## Problem requirements
Exclude the pictures, and otherwise reproduce the data in full.

## Recorded data
*** Block opens ***
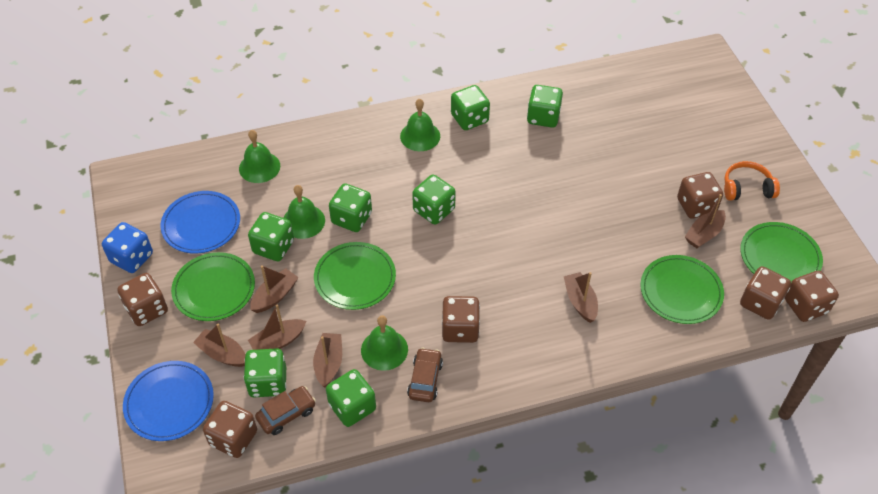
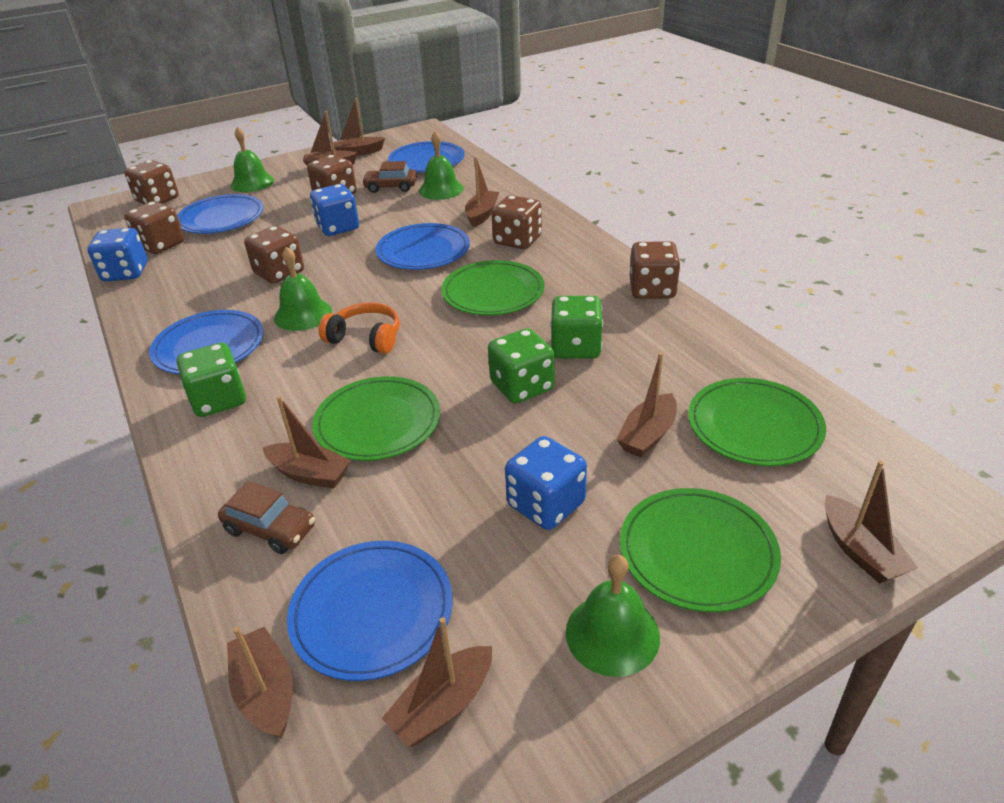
blue dice: 1 -> 3
blue plate: 2 -> 5
brown boat: 6 -> 8
green dice: 7 -> 3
*** Block closes ***
## Exercise answer
blue dice: 1 -> 3
blue plate: 2 -> 5
brown boat: 6 -> 8
green dice: 7 -> 3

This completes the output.